======== STUDY MATERIAL ========

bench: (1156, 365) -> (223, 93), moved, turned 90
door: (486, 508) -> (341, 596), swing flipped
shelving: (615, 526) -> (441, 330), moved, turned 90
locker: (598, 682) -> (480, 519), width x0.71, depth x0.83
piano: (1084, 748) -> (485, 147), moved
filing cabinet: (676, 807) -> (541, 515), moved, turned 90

========
======== STUDY MATERIAL ========

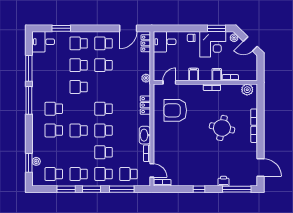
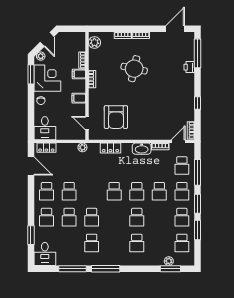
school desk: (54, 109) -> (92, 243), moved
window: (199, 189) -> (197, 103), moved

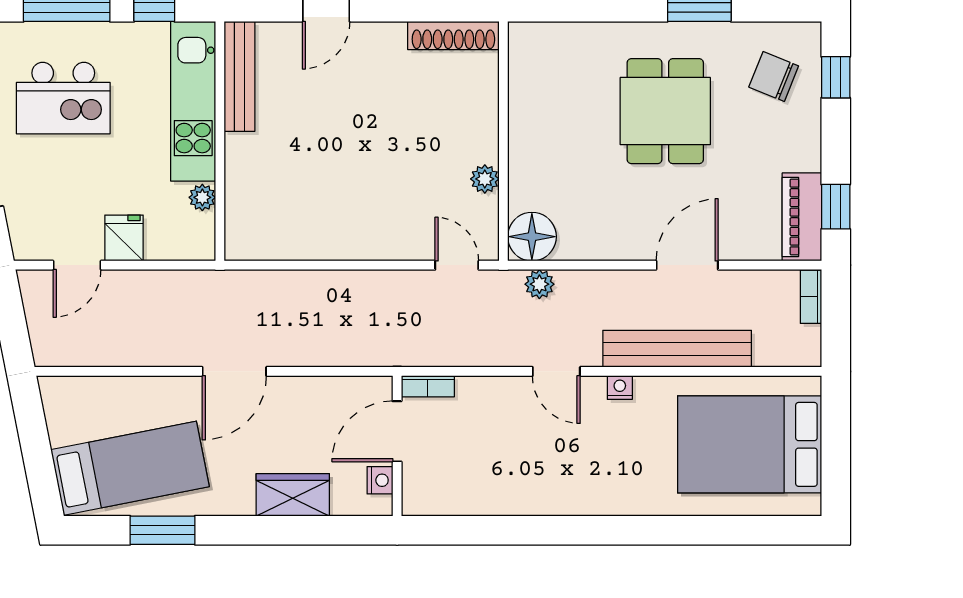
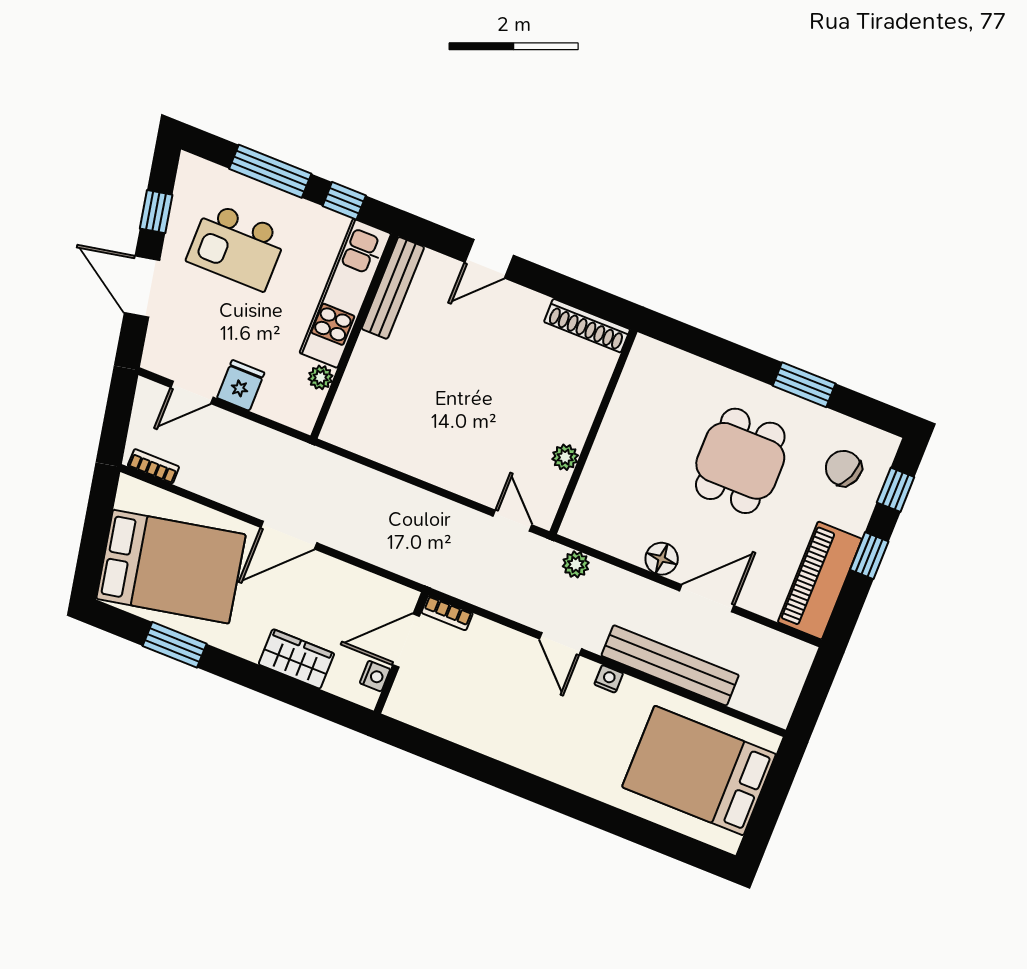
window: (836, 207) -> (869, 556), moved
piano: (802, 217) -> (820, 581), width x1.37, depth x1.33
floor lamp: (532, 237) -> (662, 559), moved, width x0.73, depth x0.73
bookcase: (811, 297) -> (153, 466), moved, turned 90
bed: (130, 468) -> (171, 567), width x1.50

========

▸ **EXERCISE**
Your task for the entries above: copy exactly the span starting with the line with "window: (836, 207) -> (869, 556), moved" and going on through the line with "bed: (130, 468) -> (171, 567), width x1.50", both lines included, and nothing else.

▸ **RESULT OF THE EXERCISE**
window: (836, 207) -> (869, 556), moved
piano: (802, 217) -> (820, 581), width x1.37, depth x1.33
floor lamp: (532, 237) -> (662, 559), moved, width x0.73, depth x0.73
bookcase: (811, 297) -> (153, 466), moved, turned 90
bed: (130, 468) -> (171, 567), width x1.50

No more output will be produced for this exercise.